PROMPT
Transcribe the listing exactly, leaving out every picture.

DATASET SECTION
=== Section Start ===
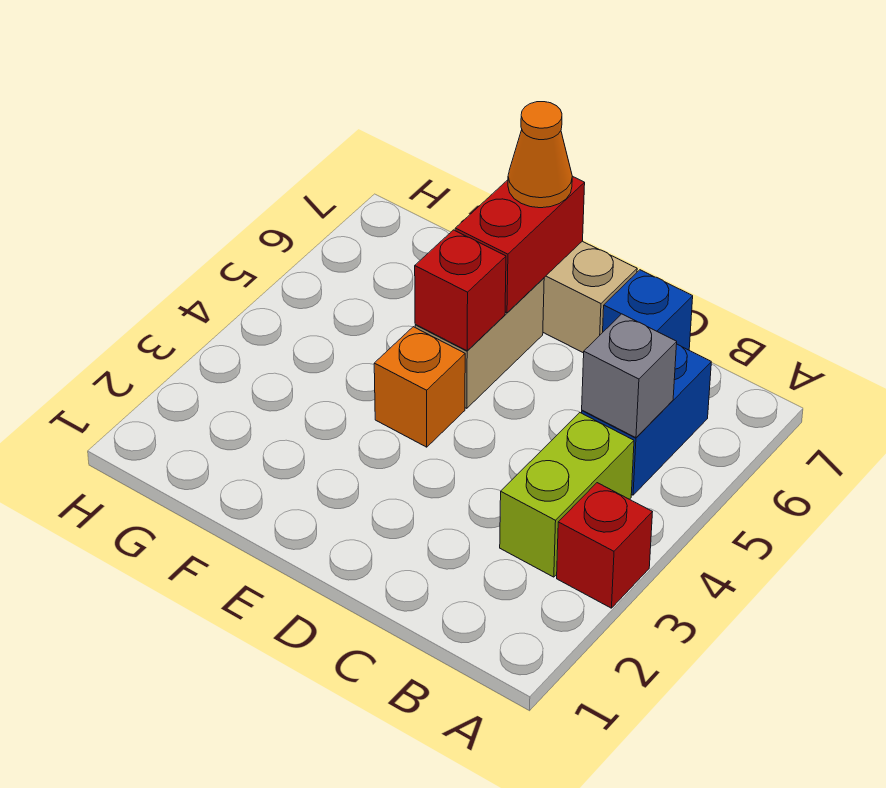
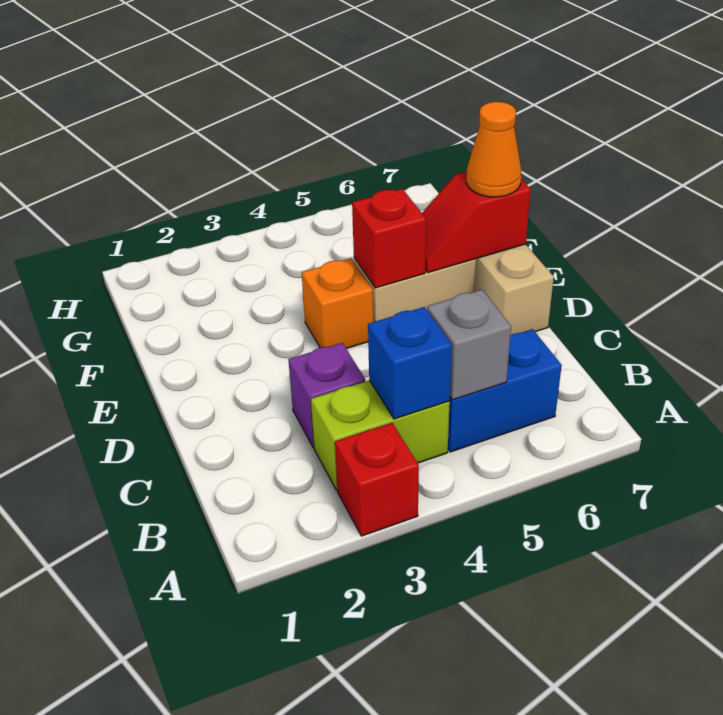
none -> purple brick C3 level 1
blue brick C7 level 1 -> blue brick B4 level 2
red brick E6:E7 level 2 -> red slope E6:E7 level 2 top 7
=== Section End ===
WORKED SOLUTION
none -> purple brick C3 level 1
blue brick C7 level 1 -> blue brick B4 level 2
red brick E6:E7 level 2 -> red slope E6:E7 level 2 top 7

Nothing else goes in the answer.